Quote the entries that follow exactly, leaving none out.

※

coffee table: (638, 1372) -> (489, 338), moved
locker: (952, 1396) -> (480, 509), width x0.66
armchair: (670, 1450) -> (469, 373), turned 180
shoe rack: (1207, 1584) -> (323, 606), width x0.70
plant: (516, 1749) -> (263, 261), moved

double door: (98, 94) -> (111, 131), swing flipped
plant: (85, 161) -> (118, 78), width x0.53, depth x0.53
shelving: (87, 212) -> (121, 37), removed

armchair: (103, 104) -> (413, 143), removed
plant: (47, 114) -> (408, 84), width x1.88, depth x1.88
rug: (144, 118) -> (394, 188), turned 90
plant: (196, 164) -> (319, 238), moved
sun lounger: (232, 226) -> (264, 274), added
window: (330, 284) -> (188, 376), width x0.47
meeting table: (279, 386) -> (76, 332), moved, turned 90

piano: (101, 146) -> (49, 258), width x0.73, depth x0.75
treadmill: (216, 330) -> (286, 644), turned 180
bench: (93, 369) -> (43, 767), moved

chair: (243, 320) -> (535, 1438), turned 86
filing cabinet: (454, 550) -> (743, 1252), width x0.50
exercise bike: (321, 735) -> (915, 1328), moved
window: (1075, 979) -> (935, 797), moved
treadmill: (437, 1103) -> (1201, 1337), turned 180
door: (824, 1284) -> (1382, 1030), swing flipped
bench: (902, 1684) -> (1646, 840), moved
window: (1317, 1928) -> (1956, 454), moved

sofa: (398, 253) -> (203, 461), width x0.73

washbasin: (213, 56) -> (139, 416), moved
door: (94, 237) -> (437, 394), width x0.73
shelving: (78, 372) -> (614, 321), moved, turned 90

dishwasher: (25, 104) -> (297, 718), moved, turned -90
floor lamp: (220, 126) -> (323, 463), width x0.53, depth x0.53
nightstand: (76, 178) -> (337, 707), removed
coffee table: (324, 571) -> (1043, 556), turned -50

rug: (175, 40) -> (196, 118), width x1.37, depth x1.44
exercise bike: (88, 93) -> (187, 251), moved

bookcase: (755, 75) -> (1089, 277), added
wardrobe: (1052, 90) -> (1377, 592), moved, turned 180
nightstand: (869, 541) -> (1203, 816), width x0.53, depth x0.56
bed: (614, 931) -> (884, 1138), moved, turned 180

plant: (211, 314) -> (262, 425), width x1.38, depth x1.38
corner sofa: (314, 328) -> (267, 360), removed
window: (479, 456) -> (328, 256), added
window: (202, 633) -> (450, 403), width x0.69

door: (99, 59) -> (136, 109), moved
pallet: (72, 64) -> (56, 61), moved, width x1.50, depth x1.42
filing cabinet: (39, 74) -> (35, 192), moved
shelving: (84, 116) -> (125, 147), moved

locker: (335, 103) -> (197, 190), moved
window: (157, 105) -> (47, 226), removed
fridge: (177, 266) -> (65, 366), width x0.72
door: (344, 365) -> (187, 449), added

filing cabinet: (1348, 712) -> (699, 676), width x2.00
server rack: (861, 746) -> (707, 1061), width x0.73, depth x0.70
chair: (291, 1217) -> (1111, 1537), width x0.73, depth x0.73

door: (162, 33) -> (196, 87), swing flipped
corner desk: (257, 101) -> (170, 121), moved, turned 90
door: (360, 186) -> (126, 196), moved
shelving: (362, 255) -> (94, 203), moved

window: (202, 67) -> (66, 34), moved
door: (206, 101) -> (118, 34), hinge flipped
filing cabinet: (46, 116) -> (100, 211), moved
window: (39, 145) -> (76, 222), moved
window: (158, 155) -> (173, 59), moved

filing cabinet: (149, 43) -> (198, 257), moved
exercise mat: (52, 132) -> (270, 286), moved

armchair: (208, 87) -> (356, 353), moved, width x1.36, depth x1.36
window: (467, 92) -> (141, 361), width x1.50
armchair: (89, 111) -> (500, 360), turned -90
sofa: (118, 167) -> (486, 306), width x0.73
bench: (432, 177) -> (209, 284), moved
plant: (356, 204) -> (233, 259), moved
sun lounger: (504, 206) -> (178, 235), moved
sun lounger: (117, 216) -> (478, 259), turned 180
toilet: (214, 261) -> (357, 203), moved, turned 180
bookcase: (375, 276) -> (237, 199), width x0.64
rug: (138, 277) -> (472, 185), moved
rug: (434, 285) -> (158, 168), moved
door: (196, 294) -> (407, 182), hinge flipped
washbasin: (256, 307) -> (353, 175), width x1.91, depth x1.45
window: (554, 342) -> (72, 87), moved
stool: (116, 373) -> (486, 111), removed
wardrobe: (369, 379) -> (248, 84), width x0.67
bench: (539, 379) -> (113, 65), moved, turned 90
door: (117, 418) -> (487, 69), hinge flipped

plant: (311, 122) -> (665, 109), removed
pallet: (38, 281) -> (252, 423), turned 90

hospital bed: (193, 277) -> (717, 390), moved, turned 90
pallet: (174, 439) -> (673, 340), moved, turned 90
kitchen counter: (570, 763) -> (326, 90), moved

※

## [TASK RESPONSE]
coffee table: (638, 1372) -> (489, 338), moved
locker: (952, 1396) -> (480, 509), width x0.66
armchair: (670, 1450) -> (469, 373), turned 180
shoe rack: (1207, 1584) -> (323, 606), width x0.70
plant: (516, 1749) -> (263, 261), moved

double door: (98, 94) -> (111, 131), swing flipped
plant: (85, 161) -> (118, 78), width x0.53, depth x0.53
shelving: (87, 212) -> (121, 37), removed

armchair: (103, 104) -> (413, 143), removed
plant: (47, 114) -> (408, 84), width x1.88, depth x1.88
rug: (144, 118) -> (394, 188), turned 90
plant: (196, 164) -> (319, 238), moved
sun lounger: (232, 226) -> (264, 274), added
window: (330, 284) -> (188, 376), width x0.47
meeting table: (279, 386) -> (76, 332), moved, turned 90

piano: (101, 146) -> (49, 258), width x0.73, depth x0.75
treadmill: (216, 330) -> (286, 644), turned 180
bench: (93, 369) -> (43, 767), moved

chair: (243, 320) -> (535, 1438), turned 86
filing cabinet: (454, 550) -> (743, 1252), width x0.50
exercise bike: (321, 735) -> (915, 1328), moved
window: (1075, 979) -> (935, 797), moved
treadmill: (437, 1103) -> (1201, 1337), turned 180
door: (824, 1284) -> (1382, 1030), swing flipped
bench: (902, 1684) -> (1646, 840), moved
window: (1317, 1928) -> (1956, 454), moved

sofa: (398, 253) -> (203, 461), width x0.73

washbasin: (213, 56) -> (139, 416), moved
door: (94, 237) -> (437, 394), width x0.73
shelving: (78, 372) -> (614, 321), moved, turned 90

dishwasher: (25, 104) -> (297, 718), moved, turned -90
floor lamp: (220, 126) -> (323, 463), width x0.53, depth x0.53
nightstand: (76, 178) -> (337, 707), removed
coffee table: (324, 571) -> (1043, 556), turned -50

rug: (175, 40) -> (196, 118), width x1.37, depth x1.44
exercise bike: (88, 93) -> (187, 251), moved

bookcase: (755, 75) -> (1089, 277), added
wardrobe: (1052, 90) -> (1377, 592), moved, turned 180
nightstand: (869, 541) -> (1203, 816), width x0.53, depth x0.56
bed: (614, 931) -> (884, 1138), moved, turned 180

plant: (211, 314) -> (262, 425), width x1.38, depth x1.38
corner sofa: (314, 328) -> (267, 360), removed
window: (479, 456) -> (328, 256), added
window: (202, 633) -> (450, 403), width x0.69

door: (99, 59) -> (136, 109), moved
pallet: (72, 64) -> (56, 61), moved, width x1.50, depth x1.42
filing cabinet: (39, 74) -> (35, 192), moved
shelving: (84, 116) -> (125, 147), moved

locker: (335, 103) -> (197, 190), moved
window: (157, 105) -> (47, 226), removed
fridge: (177, 266) -> (65, 366), width x0.72
door: (344, 365) -> (187, 449), added

filing cabinet: (1348, 712) -> (699, 676), width x2.00
server rack: (861, 746) -> (707, 1061), width x0.73, depth x0.70
chair: (291, 1217) -> (1111, 1537), width x0.73, depth x0.73

door: (162, 33) -> (196, 87), swing flipped
corner desk: (257, 101) -> (170, 121), moved, turned 90
door: (360, 186) -> (126, 196), moved
shelving: (362, 255) -> (94, 203), moved

window: (202, 67) -> (66, 34), moved
door: (206, 101) -> (118, 34), hinge flipped
filing cabinet: (46, 116) -> (100, 211), moved
window: (39, 145) -> (76, 222), moved
window: (158, 155) -> (173, 59), moved

filing cabinet: (149, 43) -> (198, 257), moved
exercise mat: (52, 132) -> (270, 286), moved

armchair: (208, 87) -> (356, 353), moved, width x1.36, depth x1.36
window: (467, 92) -> (141, 361), width x1.50
armchair: (89, 111) -> (500, 360), turned -90
sofa: (118, 167) -> (486, 306), width x0.73
bench: (432, 177) -> (209, 284), moved
plant: (356, 204) -> (233, 259), moved
sun lounger: (504, 206) -> (178, 235), moved
sun lounger: (117, 216) -> (478, 259), turned 180
toilet: (214, 261) -> (357, 203), moved, turned 180
bookcase: (375, 276) -> (237, 199), width x0.64
rug: (138, 277) -> (472, 185), moved
rug: (434, 285) -> (158, 168), moved
door: (196, 294) -> (407, 182), hinge flipped
washbasin: (256, 307) -> (353, 175), width x1.91, depth x1.45
window: (554, 342) -> (72, 87), moved
stool: (116, 373) -> (486, 111), removed
wardrobe: (369, 379) -> (248, 84), width x0.67
bench: (539, 379) -> (113, 65), moved, turned 90
door: (117, 418) -> (487, 69), hinge flipped

plant: (311, 122) -> (665, 109), removed
pallet: (38, 281) -> (252, 423), turned 90

hospital bed: (193, 277) -> (717, 390), moved, turned 90
pallet: (174, 439) -> (673, 340), moved, turned 90
kitchen counter: (570, 763) -> (326, 90), moved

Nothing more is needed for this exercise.